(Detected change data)
━━━━
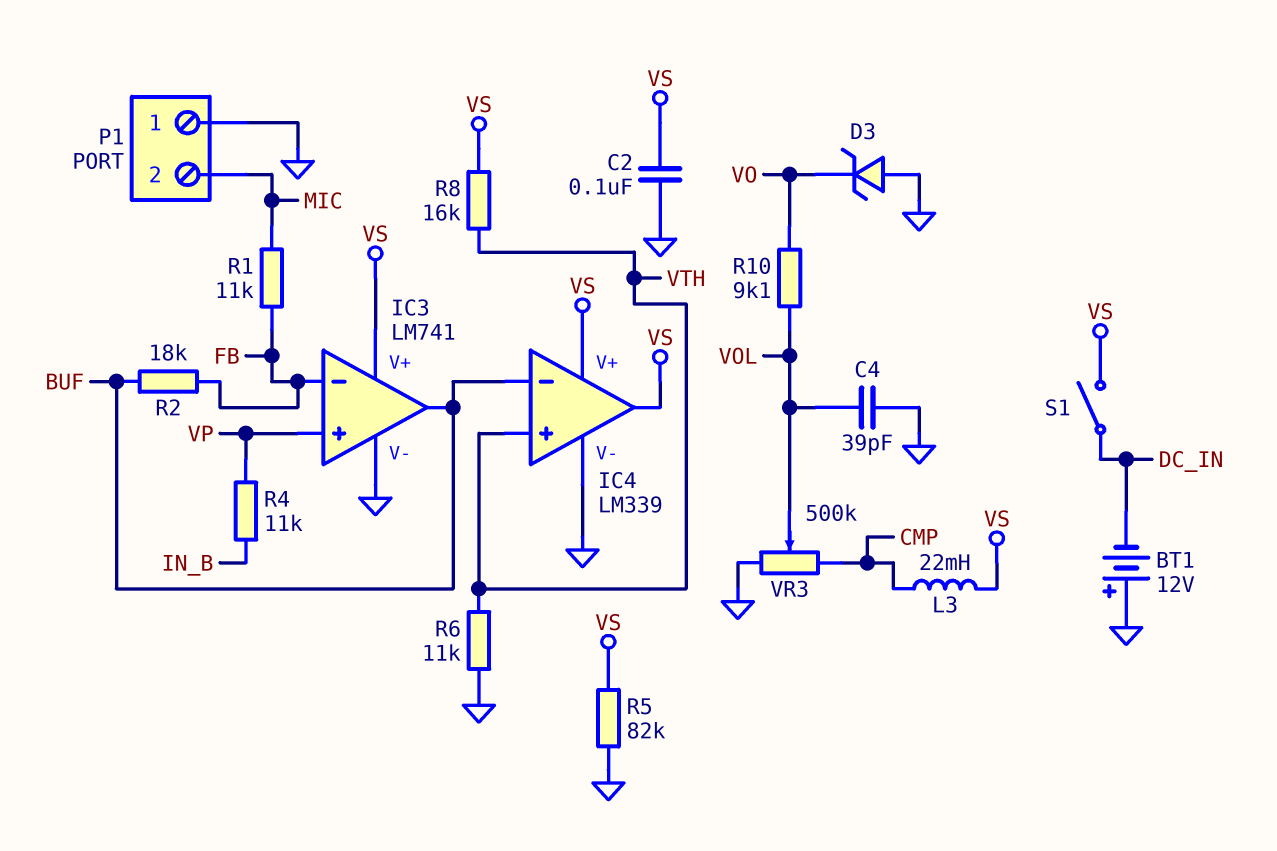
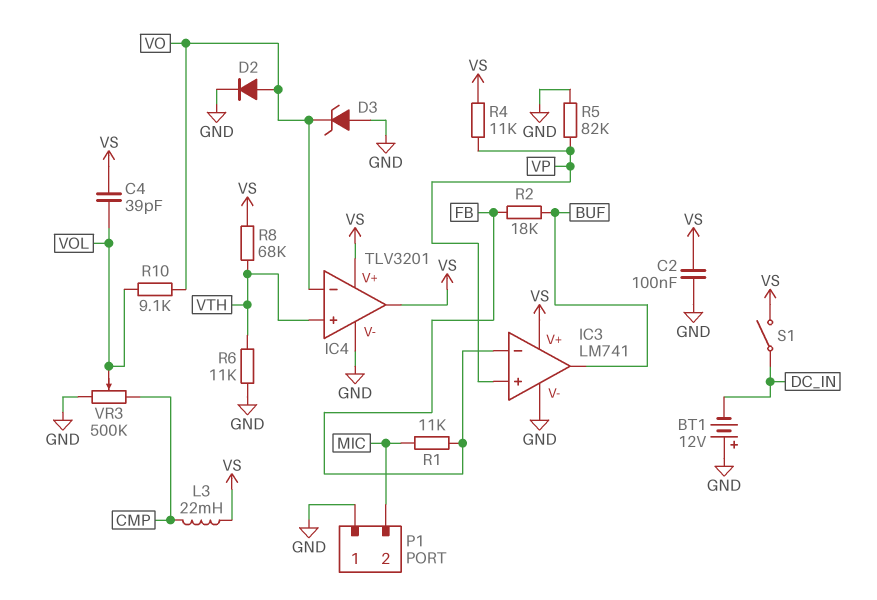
C4: 39pF (GND, VOL) -> 39pF (VOL, VS)
D2: none -> diode (A VO, K GND)
IC4: LM339 -> TLV3201
IC4 pin in-: BUF -> VO
R4: 11k (IN_B, VP) -> 11k (VP, VS)
R5: 82k (GND, VS) -> 82k (GND, VP)
R8: 16k (VS, VTH) -> 68k (VS, VTH)

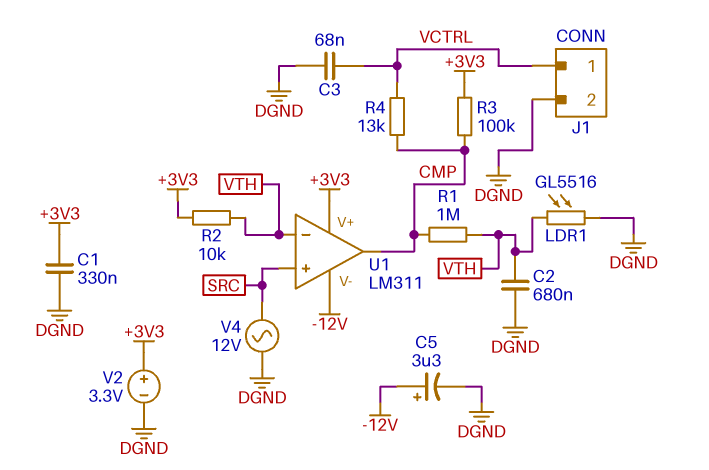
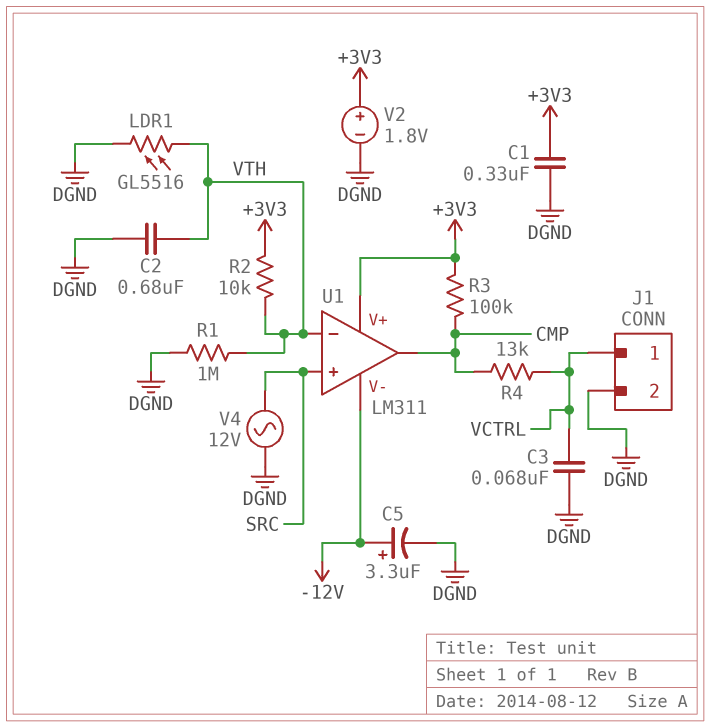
R1: 1M (CMP, VTH) -> 1M (DGND, VTH)
V2: 3.3V (plus +3V3, minus DGND) -> 1.8V (plus +3V3, minus DGND)

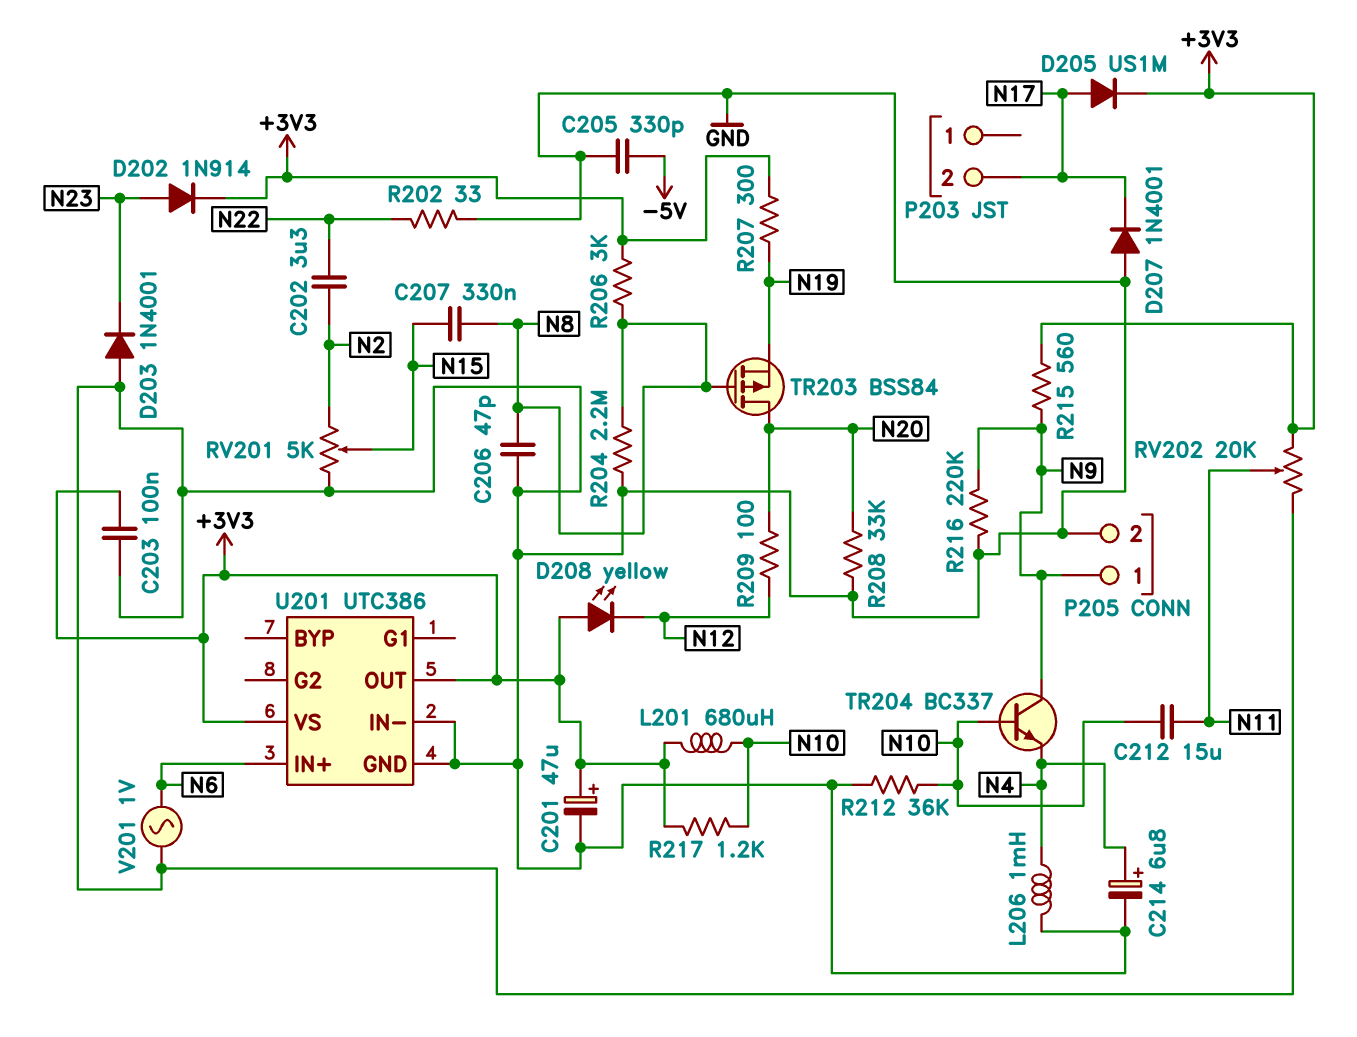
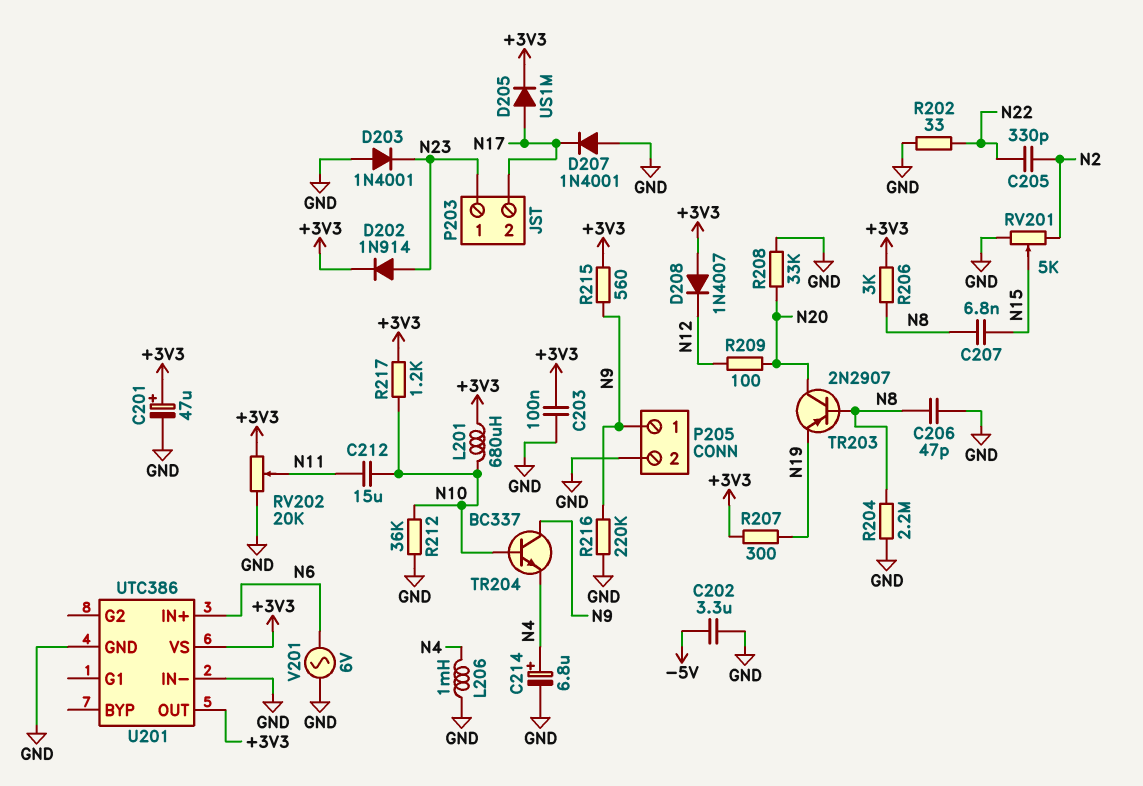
C202: 3.3uF (N2, N22) -> 3.3uF (-5V, GND)
C205: 330pF (-5V, GND) -> 330pF (N2, N22)
C207: 330nF (N8, N15) -> 6.8nF (N8, N15)
D208: LED yellow (A +3V3, K N12) -> diode 1N4007 (A +3V3, K N12)
P203 pin 1: none -> N23
TR203: PMOS BSS84 (G N8, D N20, S N19) -> PNP 2N2907 (B N8, C N20, E N19)
V201: AC 1V (GND, N6) -> AC 6V (GND, N6)

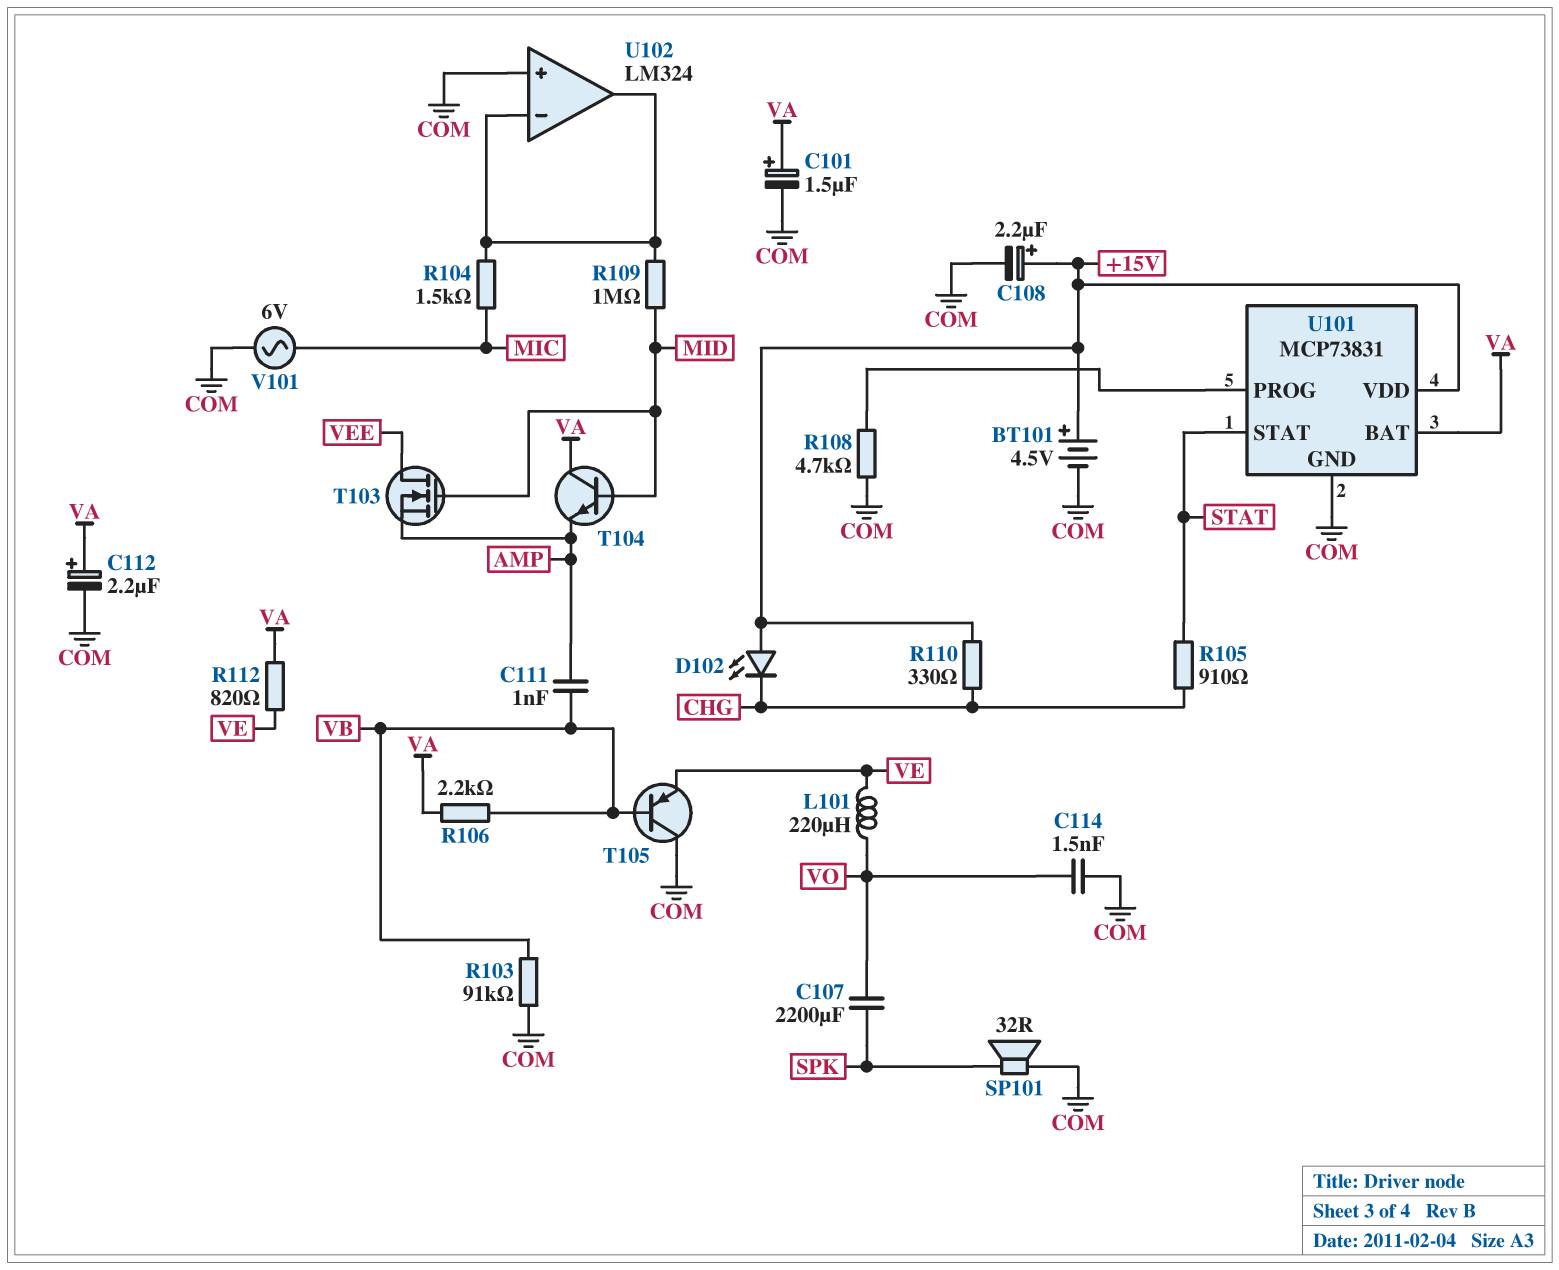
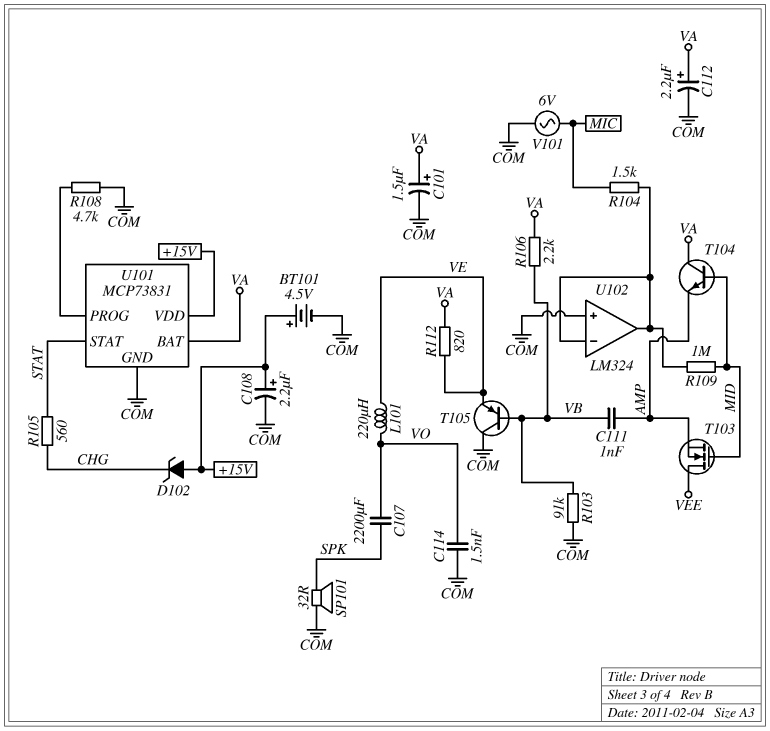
D102: LED (A +15V, K CHG) -> zener (A +15V, K CHG)
R105: 910 (CHG, STAT) -> 560 (CHG, STAT)
R110: 330 (+15V, CHG) -> none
━━━━
To do:
Extract each line from the entries above that contains the string "none".

Task result:
D2: none -> diode (A VO, K GND)
P203 pin 1: none -> N23
R110: 330 (+15V, CHG) -> none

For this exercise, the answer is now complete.